* **Try it**
Give the listing back in full, exactly as written, with the pictures removed.
━━━ Data supplied
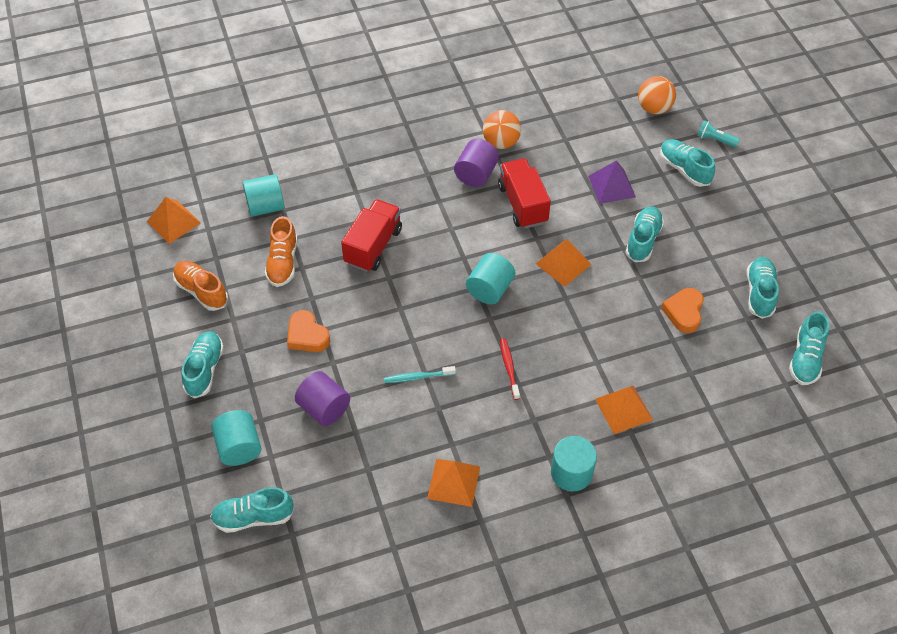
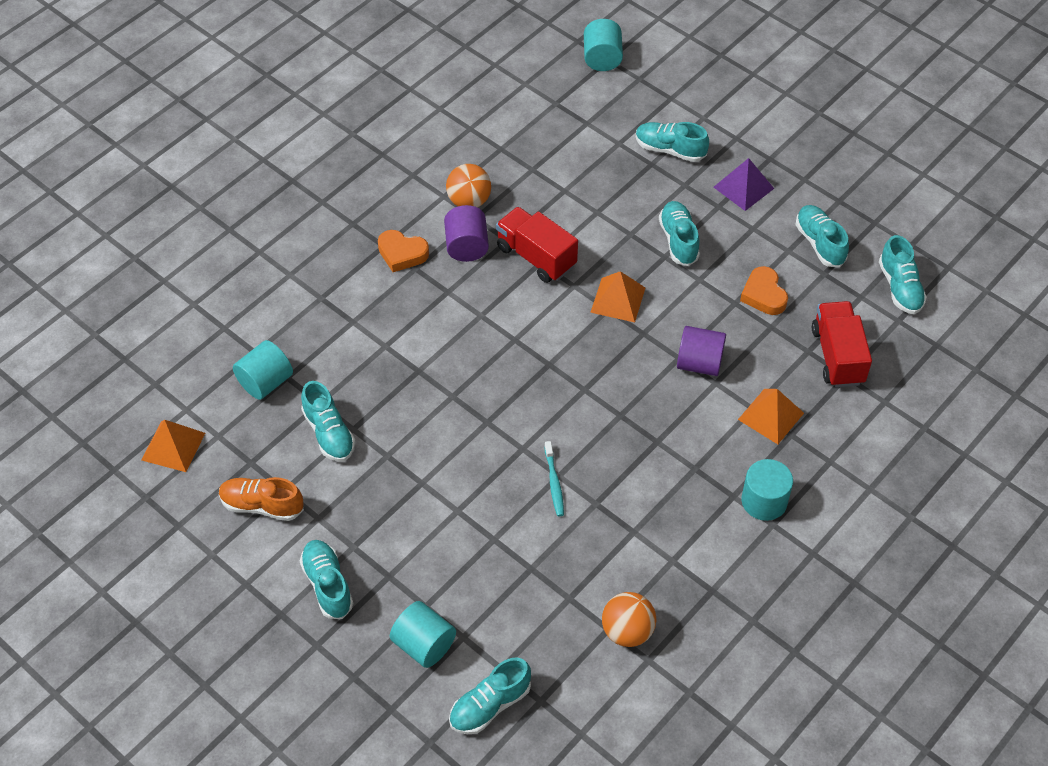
camera: 30 degrees left, 0 degrees up
orange shoe [265,216,298,287] -> turquoise shoe [301,381,356,462]
orange heart [287,310,330,352] -> orange heart moved to [378,230,429,272]
purple cylinder [295,371,350,426] -> purple cylinder moved to [677,326,726,376]
red truck [341,199,402,272] -> red truck moved to [812,301,872,387]
turquoise toothbrush [384,366,456,383] -> turquoise toothbrush turned 60 degrees counterclockwise [544,441,564,517]
orange pyramid [427,459,480,507] -> none
turquoise cylinder [466,253,516,304] -> turquoise cylinder moved to [584,19,623,71]
red toothbrush [500,338,520,400] -> none
purple pyramid [588,160,636,204] -> purple pyramid moved to [714,158,774,211]
orange ball [638,76,676,114] -> orange ball moved to [602,592,656,647]
turquoise flashlight [697,120,740,147] -> none

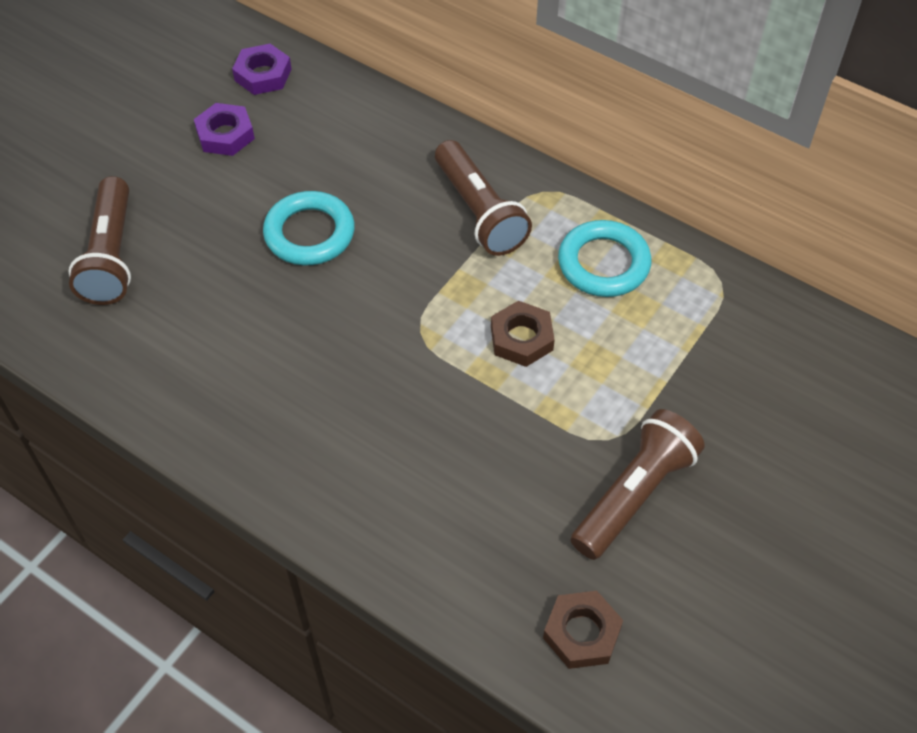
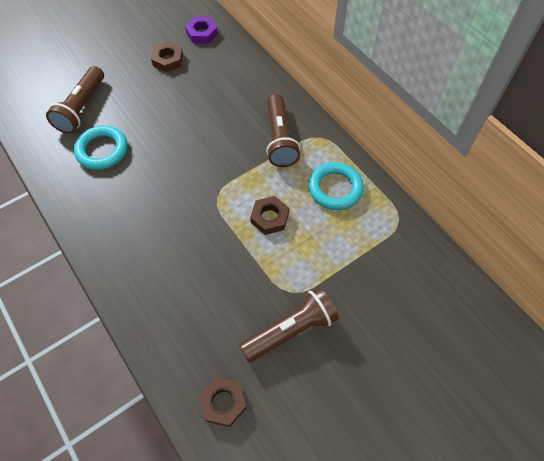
camera: 20 degrees right, 5 degrees up
purple nut [194,103,255,156] -> brown nut [151,42,183,72]
turquoise ring [263,191,355,265] -> turquoise ring moved to [74,125,128,170]

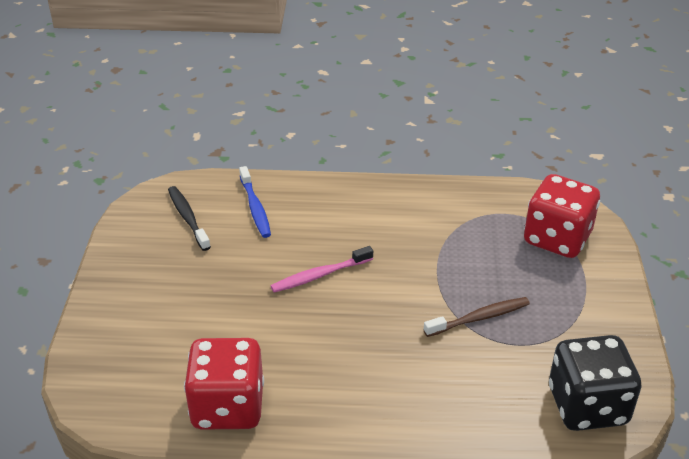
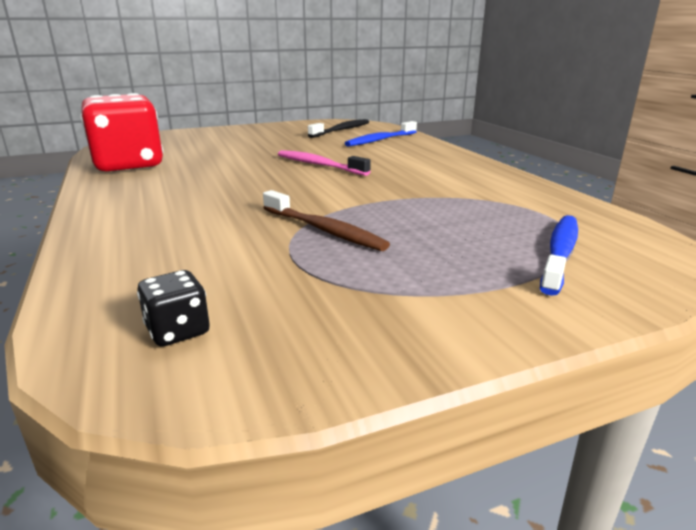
camera: 65 degrees right, 15 degrees down
red dice [524,174,600,258] -> blue toothbrush [540,215,578,296]
black dice [549,335,642,431] -> black dice [137,270,210,346], size x0.40

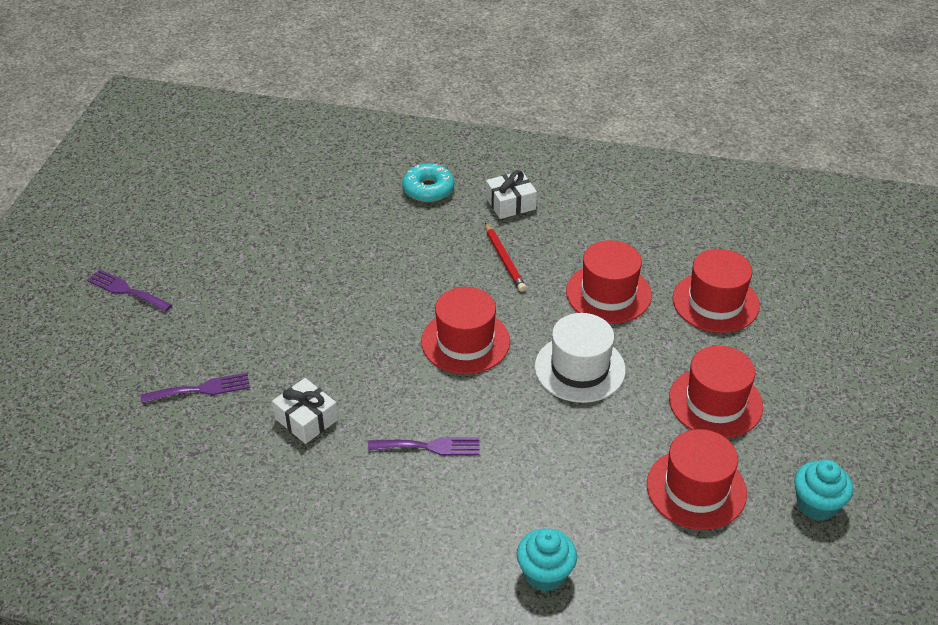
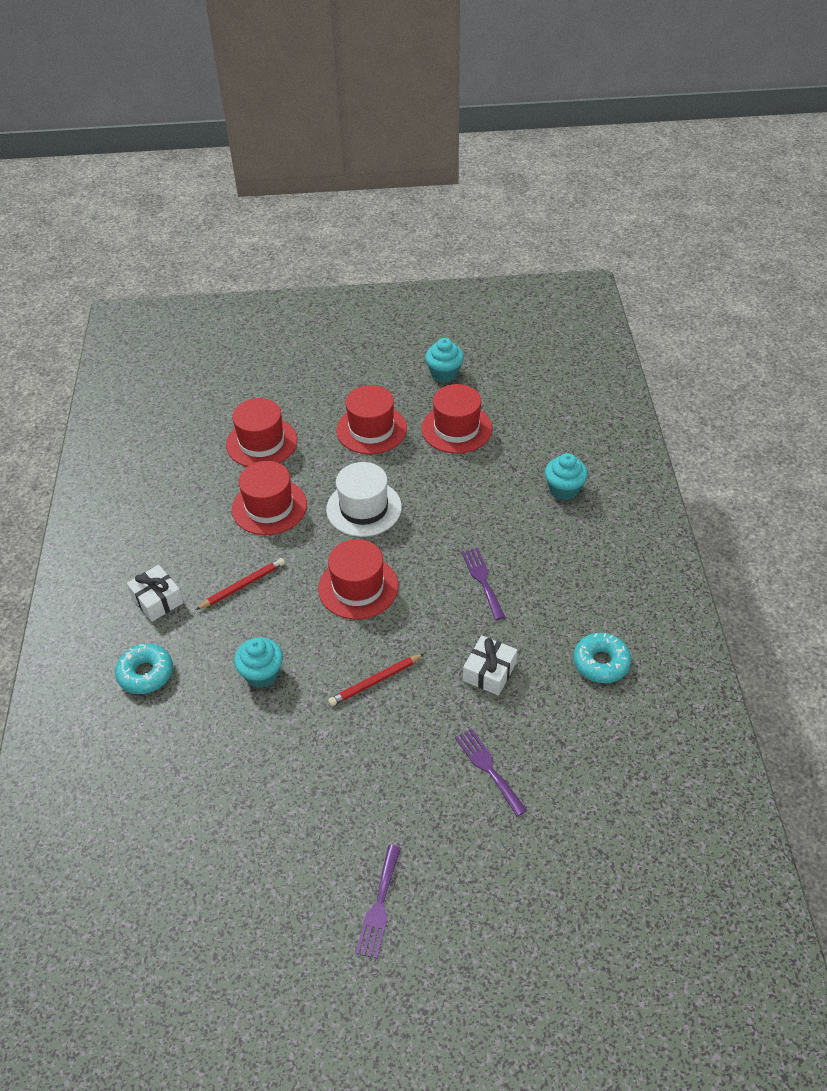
camera: 105 degrees left, 5 degrees up
none -> turquoise cupcake [234,638,283,688]
none -> red pencil [328,653,425,706]
none -> turquoise donut [573,633,631,683]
━━━━━━
* **Task response**
camera: 30 degrees left, 0 degrees up
orange shoe [265,216,298,287] -> turquoise shoe [301,381,356,462]
orange heart [287,310,330,352] -> orange heart moved to [378,230,429,272]
purple cylinder [295,371,350,426] -> purple cylinder moved to [677,326,726,376]
red truck [341,199,402,272] -> red truck moved to [812,301,872,387]
turquoise toothbrush [384,366,456,383] -> turquoise toothbrush turned 60 degrees counterclockwise [544,441,564,517]
orange pyramid [427,459,480,507] -> none
turquoise cylinder [466,253,516,304] -> turquoise cylinder moved to [584,19,623,71]
red toothbrush [500,338,520,400] -> none
purple pyramid [588,160,636,204] -> purple pyramid moved to [714,158,774,211]
orange ball [638,76,676,114] -> orange ball moved to [602,592,656,647]
turquoise flashlight [697,120,740,147] -> none

camera: 20 degrees right, 5 degrees up
purple nut [194,103,255,156] -> brown nut [151,42,183,72]
turquoise ring [263,191,355,265] -> turquoise ring moved to [74,125,128,170]

camera: 65 degrees right, 15 degrees down
red dice [524,174,600,258] -> blue toothbrush [540,215,578,296]
black dice [549,335,642,431] -> black dice [137,270,210,346], size x0.40

camera: 105 degrees left, 5 degrees up
none -> turquoise cupcake [234,638,283,688]
none -> red pencil [328,653,425,706]
none -> turquoise donut [573,633,631,683]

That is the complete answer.